#### Your objective
Search the listing below for the line containing "turquoise donut [363,307,468,402]". From there through the line containing "pink egg [720,364,778,428]", transcribe every line exactly, both ends included.

#### Working data

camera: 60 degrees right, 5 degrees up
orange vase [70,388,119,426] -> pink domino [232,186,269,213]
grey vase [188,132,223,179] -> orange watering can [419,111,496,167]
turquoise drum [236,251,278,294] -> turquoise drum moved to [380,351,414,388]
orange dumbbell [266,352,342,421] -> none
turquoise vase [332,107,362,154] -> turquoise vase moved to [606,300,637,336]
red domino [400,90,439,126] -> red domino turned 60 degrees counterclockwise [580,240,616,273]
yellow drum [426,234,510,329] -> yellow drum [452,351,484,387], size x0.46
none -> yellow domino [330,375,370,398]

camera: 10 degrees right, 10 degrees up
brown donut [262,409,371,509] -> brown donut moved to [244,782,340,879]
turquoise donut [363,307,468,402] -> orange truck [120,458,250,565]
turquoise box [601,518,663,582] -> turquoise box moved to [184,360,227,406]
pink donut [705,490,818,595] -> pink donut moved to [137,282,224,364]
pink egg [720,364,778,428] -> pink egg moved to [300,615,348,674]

...

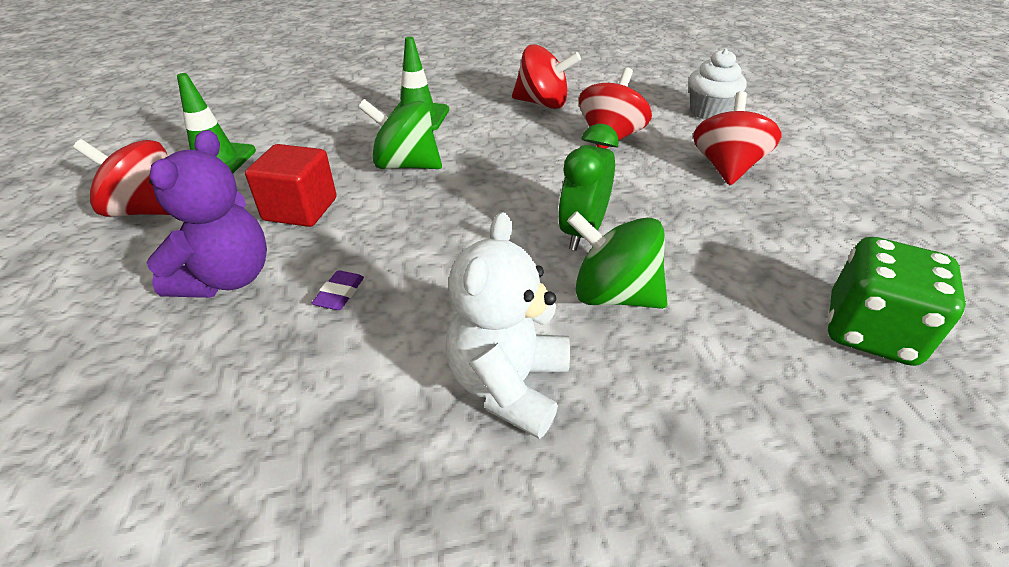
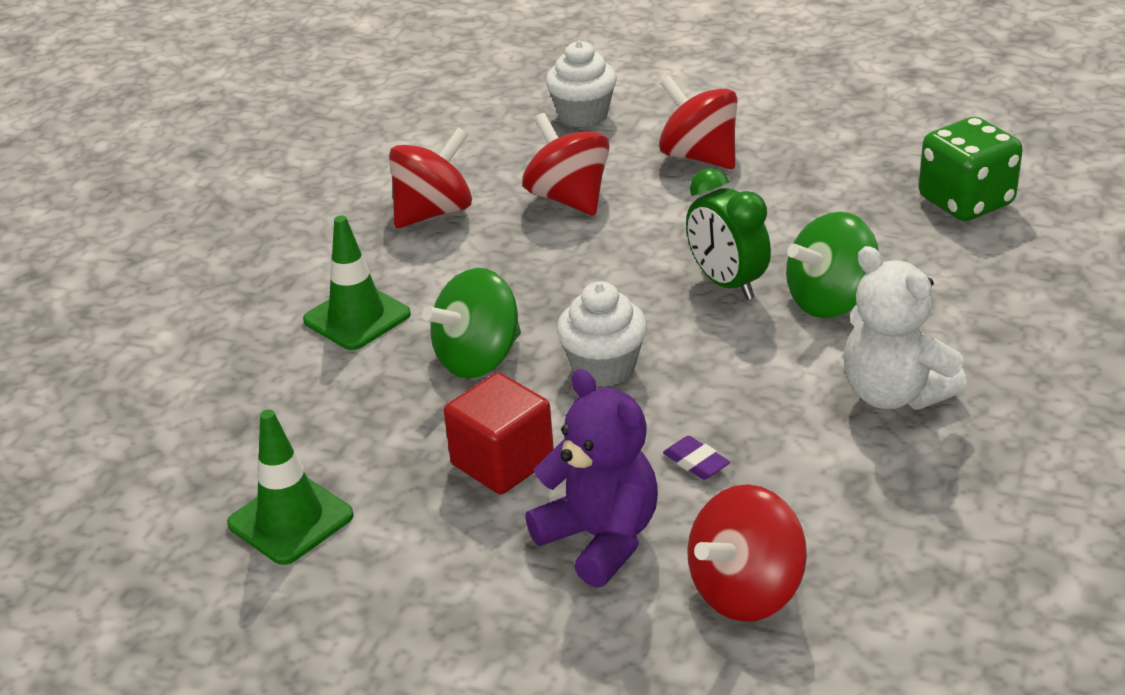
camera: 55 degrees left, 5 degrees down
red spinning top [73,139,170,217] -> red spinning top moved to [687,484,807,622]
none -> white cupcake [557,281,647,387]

* * *

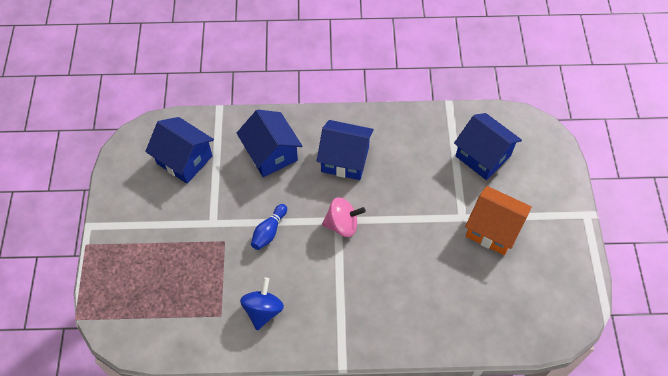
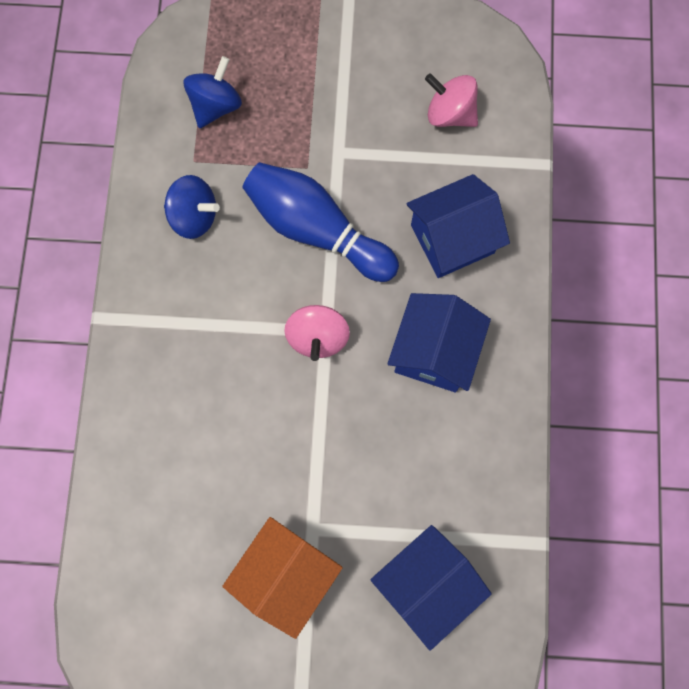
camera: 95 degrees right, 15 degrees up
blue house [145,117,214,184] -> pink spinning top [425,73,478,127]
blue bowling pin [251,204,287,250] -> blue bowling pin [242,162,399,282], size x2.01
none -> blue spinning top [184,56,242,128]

#### Result for this exercise
turquoise donut [363,307,468,402] -> orange truck [120,458,250,565]
turquoise box [601,518,663,582] -> turquoise box moved to [184,360,227,406]
pink donut [705,490,818,595] -> pink donut moved to [137,282,224,364]
pink egg [720,364,778,428] -> pink egg moved to [300,615,348,674]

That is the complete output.